TASK DIRECTIONS: Send back the records exactly as written, with no images.

Colored object listings:
--- START ---

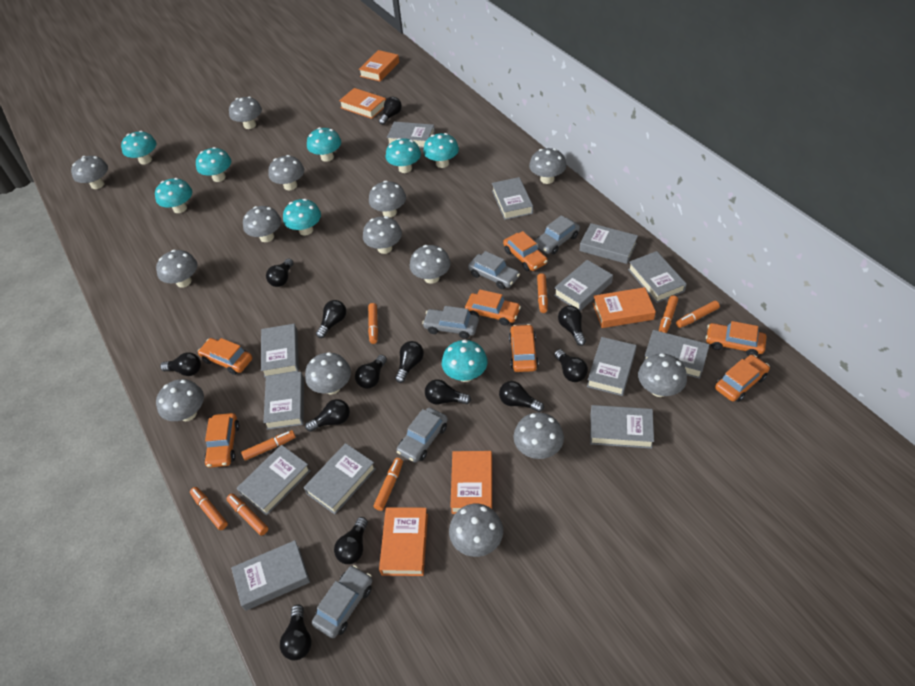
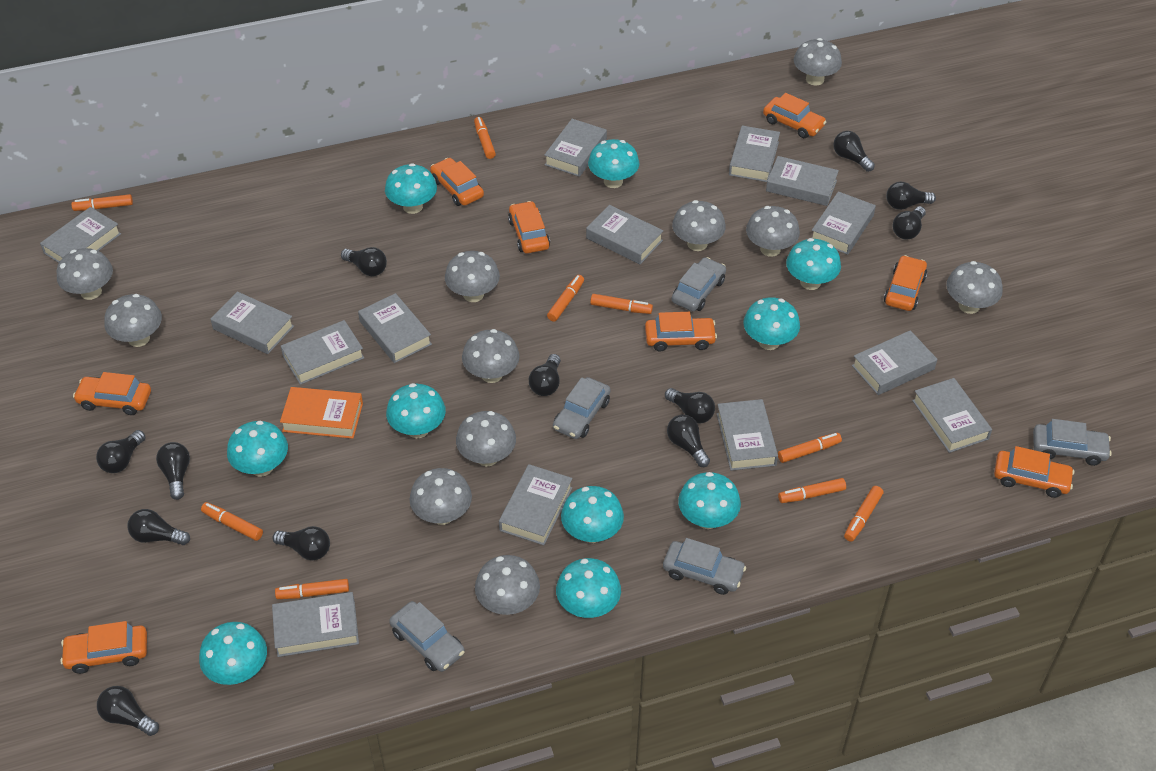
black light bulb: 13 -> 12
grey book: 13 -> 14
grey mushroom: 14 -> 11
orange book: 5 -> 1
orange car: 7 -> 8
orange marker: 8 -> 9
turquoise mushroom: 8 -> 10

--- END ---

ANSWER AREA:
black light bulb: 13 -> 12
grey book: 13 -> 14
grey mushroom: 14 -> 11
orange book: 5 -> 1
orange car: 7 -> 8
orange marker: 8 -> 9
turquoise mushroom: 8 -> 10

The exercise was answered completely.